What to work on: Taking the records below, count the lines in which "drum" appears and supply only the count.
· · · ·
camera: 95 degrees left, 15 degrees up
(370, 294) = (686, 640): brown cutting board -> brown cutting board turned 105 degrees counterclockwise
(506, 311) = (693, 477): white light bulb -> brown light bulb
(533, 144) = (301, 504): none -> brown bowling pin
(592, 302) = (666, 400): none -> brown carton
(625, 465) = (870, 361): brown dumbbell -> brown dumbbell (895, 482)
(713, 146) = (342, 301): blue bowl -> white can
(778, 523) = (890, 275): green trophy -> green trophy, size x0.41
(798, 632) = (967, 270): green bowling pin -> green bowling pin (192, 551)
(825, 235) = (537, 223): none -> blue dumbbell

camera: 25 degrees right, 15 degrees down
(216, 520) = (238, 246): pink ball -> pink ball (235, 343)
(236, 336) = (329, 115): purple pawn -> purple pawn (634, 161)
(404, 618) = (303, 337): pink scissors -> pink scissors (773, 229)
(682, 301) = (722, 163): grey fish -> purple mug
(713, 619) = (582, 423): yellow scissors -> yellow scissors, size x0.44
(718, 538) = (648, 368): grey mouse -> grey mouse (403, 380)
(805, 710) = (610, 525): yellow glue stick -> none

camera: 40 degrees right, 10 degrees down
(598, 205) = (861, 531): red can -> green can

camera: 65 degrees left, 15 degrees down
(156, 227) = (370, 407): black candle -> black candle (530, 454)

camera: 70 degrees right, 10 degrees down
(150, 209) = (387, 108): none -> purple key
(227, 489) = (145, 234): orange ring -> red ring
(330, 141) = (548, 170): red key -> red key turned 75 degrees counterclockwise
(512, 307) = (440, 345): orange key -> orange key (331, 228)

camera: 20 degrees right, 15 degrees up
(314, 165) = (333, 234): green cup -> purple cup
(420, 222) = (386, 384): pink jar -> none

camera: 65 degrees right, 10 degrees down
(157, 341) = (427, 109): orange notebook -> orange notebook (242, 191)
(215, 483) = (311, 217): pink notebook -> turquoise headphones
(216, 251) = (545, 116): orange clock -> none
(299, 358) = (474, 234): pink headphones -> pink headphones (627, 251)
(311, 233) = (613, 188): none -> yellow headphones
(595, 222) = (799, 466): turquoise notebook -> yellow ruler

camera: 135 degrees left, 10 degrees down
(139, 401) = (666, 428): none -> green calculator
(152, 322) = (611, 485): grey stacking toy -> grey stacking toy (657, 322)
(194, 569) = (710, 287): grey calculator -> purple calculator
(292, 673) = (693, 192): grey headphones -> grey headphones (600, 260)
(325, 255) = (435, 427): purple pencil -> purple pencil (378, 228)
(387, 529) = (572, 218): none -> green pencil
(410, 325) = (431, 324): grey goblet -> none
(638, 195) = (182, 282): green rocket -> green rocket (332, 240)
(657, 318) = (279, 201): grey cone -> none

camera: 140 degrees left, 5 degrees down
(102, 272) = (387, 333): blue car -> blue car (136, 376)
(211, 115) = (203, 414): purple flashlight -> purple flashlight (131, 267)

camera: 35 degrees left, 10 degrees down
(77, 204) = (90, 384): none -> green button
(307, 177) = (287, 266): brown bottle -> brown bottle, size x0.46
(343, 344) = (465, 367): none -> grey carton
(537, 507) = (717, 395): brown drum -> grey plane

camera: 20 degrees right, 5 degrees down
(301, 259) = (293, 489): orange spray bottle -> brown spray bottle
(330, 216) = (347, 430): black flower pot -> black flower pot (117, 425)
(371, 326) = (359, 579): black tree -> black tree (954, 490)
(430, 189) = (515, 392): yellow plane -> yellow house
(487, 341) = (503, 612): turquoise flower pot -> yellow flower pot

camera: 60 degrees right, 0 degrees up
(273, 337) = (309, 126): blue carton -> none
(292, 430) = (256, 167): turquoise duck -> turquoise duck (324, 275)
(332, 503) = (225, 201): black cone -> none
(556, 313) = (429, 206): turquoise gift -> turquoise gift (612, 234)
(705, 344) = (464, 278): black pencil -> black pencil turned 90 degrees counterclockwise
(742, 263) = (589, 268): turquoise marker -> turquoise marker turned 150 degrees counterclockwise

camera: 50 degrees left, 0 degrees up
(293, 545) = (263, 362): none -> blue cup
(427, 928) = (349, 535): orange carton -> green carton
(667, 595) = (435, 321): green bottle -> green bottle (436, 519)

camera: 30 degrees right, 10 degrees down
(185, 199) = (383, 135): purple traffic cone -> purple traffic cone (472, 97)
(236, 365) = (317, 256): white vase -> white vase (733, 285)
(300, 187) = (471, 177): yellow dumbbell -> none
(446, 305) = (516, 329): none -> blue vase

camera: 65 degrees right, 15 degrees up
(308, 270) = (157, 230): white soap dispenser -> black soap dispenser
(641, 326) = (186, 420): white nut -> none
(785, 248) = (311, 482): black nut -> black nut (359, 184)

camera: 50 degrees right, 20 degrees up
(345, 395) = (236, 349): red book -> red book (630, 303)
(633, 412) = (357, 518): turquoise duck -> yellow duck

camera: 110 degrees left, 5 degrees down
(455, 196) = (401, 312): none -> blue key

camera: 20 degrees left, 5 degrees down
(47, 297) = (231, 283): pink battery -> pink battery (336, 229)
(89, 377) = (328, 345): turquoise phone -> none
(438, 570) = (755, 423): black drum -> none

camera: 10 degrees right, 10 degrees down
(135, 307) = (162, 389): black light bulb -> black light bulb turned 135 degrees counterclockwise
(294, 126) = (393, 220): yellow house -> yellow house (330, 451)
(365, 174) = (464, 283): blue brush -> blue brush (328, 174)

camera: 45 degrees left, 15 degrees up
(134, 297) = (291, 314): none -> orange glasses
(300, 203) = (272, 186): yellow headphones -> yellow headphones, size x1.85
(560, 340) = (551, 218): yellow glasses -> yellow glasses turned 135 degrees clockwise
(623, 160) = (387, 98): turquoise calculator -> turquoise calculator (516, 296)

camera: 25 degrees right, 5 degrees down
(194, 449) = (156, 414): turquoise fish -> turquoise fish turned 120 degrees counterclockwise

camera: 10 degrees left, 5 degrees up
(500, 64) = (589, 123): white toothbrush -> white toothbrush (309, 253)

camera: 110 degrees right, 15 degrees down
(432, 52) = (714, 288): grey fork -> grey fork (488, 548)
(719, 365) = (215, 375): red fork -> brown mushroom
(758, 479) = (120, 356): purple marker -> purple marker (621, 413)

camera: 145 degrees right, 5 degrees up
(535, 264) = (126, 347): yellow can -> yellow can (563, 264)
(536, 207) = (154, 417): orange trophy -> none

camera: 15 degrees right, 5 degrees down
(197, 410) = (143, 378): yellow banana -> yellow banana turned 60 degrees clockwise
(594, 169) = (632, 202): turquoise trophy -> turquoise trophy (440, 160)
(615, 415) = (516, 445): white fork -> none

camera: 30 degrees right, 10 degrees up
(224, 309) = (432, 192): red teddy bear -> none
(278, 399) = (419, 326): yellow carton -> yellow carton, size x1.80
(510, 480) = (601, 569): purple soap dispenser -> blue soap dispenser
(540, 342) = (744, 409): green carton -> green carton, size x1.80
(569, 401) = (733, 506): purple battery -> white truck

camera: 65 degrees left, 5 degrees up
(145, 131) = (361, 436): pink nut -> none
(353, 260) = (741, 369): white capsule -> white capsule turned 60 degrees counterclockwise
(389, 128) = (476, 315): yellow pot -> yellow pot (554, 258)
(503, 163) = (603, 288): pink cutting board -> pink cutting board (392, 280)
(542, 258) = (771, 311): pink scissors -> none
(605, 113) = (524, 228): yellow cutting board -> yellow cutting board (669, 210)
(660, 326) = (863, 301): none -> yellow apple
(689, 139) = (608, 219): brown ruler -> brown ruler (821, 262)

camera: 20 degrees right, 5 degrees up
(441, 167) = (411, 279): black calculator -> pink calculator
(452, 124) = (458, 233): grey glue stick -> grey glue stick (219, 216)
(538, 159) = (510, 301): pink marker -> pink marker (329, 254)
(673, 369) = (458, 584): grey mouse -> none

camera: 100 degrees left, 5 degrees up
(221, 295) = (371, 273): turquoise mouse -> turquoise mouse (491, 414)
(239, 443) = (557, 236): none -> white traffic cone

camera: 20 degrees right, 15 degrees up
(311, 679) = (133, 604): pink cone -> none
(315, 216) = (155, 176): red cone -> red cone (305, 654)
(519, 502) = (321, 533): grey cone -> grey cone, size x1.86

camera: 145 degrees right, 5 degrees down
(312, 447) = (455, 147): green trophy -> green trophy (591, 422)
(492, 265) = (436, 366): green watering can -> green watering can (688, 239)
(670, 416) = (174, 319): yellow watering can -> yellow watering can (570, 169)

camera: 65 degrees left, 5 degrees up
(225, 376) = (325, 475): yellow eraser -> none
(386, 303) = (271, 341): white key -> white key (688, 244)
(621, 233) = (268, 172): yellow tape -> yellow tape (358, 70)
· · · ·
Exercise response: 2